State how many lines in the entries below hold the word "brown", with nothing besides the number.

PROVIDED RECORDS:

_ _ _ _

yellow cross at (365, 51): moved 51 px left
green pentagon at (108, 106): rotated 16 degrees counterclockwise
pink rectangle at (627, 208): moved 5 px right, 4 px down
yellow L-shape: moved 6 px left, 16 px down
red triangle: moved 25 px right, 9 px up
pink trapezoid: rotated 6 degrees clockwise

_ _ _ _

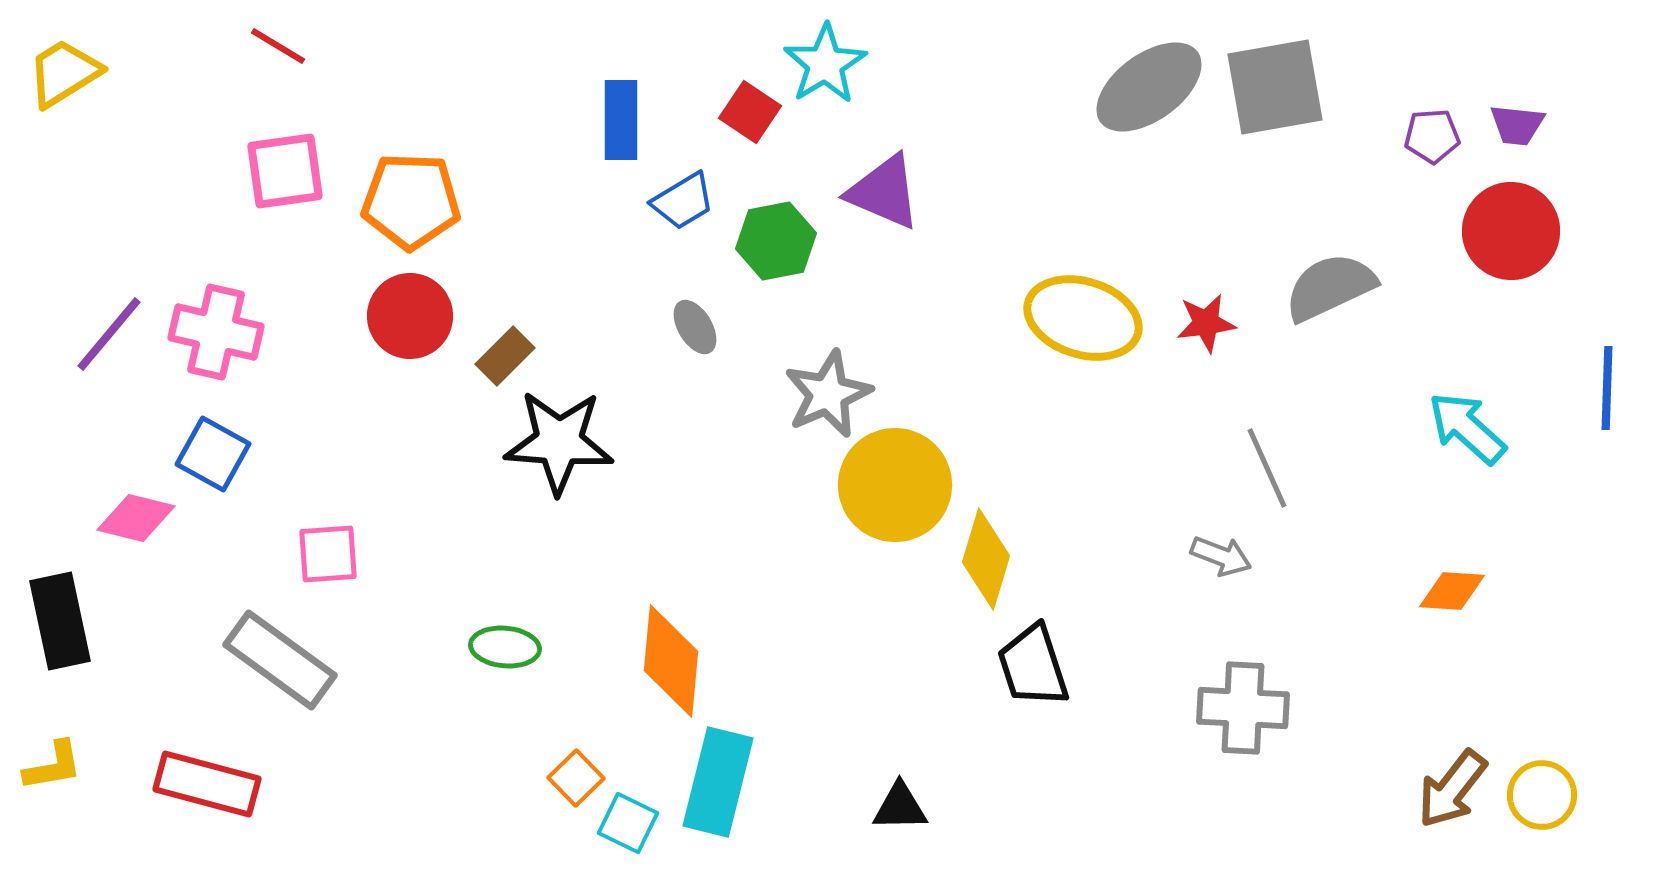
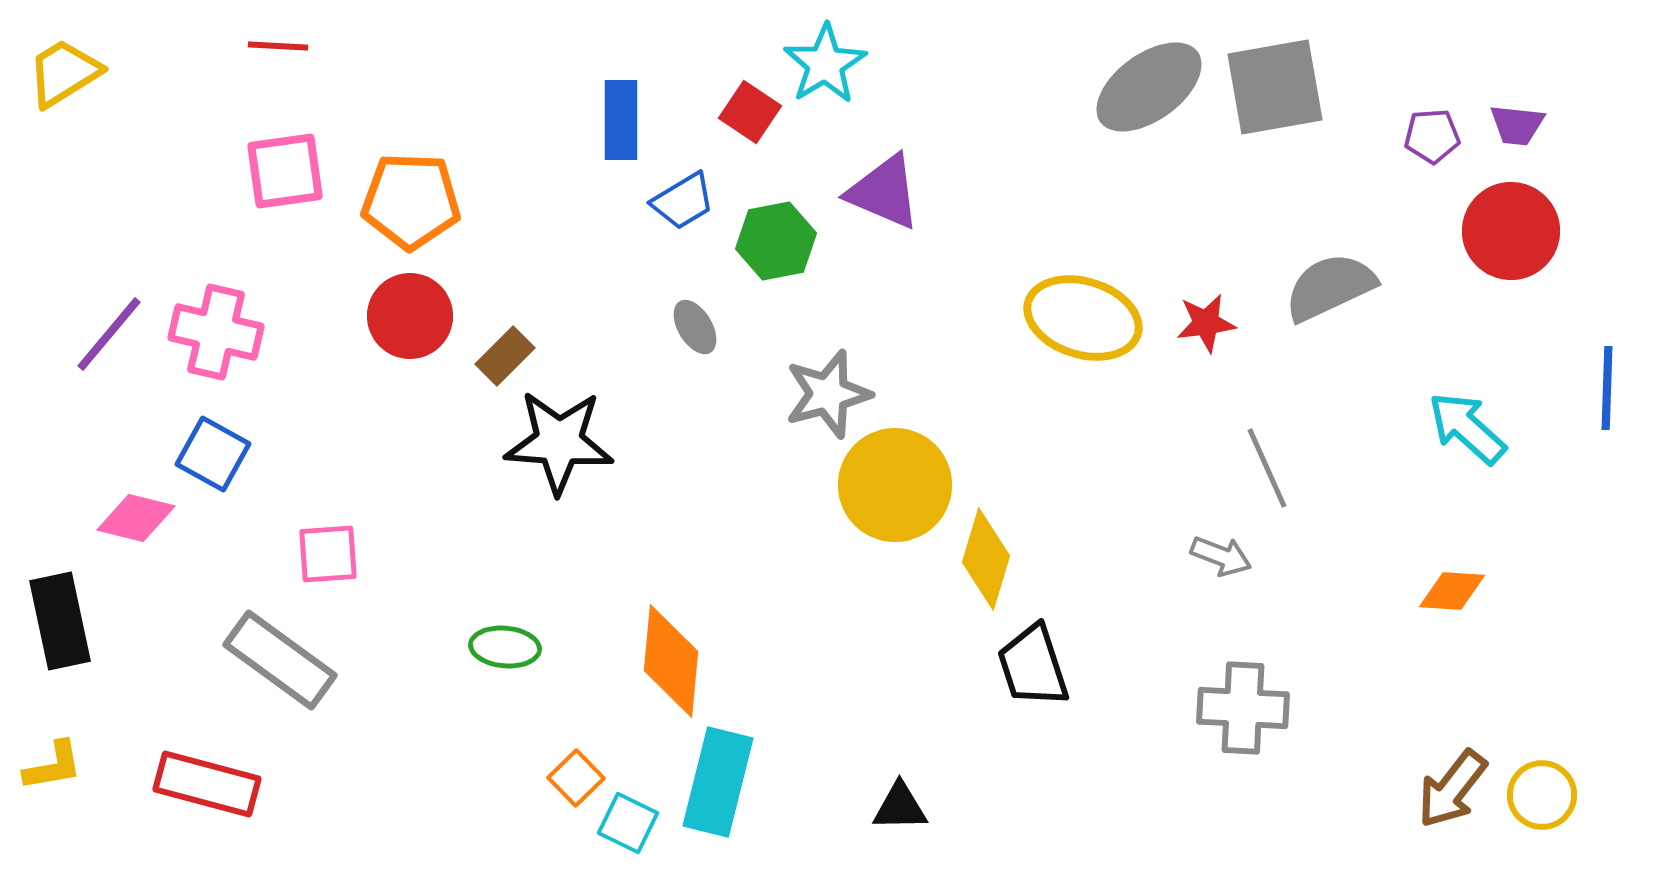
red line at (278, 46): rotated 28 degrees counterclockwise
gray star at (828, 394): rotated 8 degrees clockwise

_ _ _ _

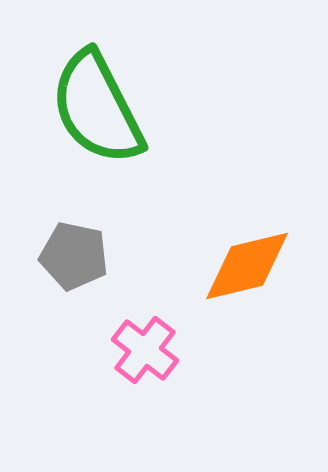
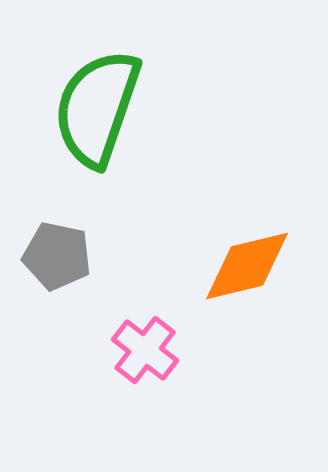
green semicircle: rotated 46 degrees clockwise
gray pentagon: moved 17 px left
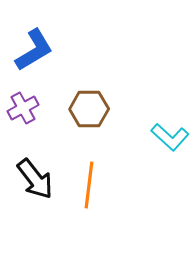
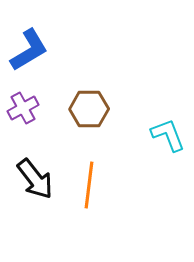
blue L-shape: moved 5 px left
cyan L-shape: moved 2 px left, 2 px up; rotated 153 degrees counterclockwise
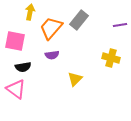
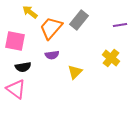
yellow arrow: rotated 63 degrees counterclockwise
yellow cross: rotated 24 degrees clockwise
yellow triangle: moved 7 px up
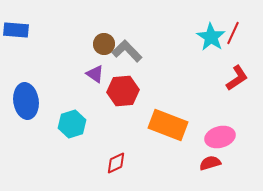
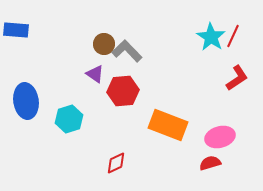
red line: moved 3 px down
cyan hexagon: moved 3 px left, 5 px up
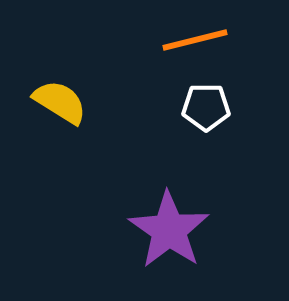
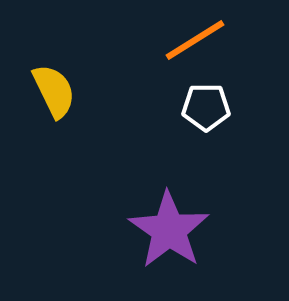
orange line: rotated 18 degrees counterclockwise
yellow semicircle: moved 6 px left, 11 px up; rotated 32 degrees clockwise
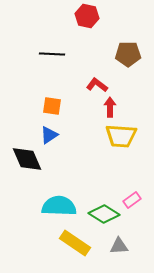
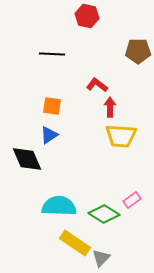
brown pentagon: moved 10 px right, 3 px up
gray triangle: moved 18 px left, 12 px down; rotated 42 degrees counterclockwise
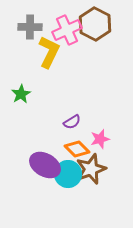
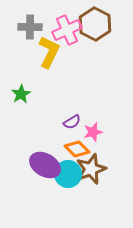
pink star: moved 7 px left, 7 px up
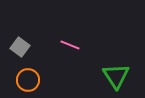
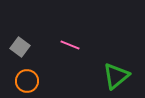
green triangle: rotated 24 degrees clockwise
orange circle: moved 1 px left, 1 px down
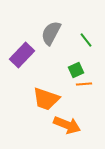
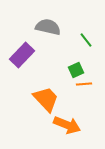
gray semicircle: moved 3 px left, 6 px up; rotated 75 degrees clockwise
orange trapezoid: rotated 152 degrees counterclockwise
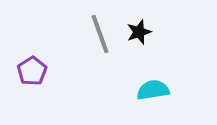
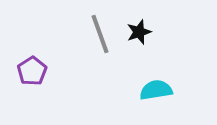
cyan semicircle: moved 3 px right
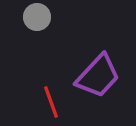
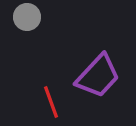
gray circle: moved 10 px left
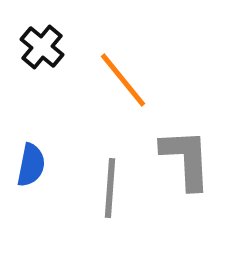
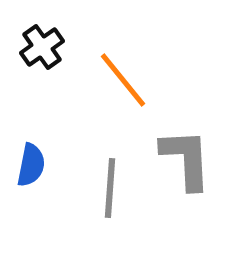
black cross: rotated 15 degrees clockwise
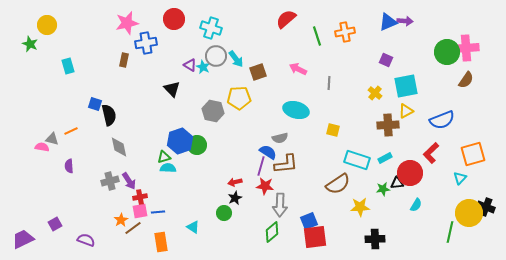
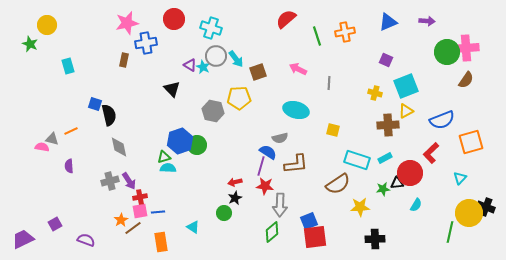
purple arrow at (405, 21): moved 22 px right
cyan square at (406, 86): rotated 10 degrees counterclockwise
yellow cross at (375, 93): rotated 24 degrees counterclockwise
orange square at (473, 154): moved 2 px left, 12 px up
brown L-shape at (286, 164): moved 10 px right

_ _ _ _

RESULT OF THE TASK: 2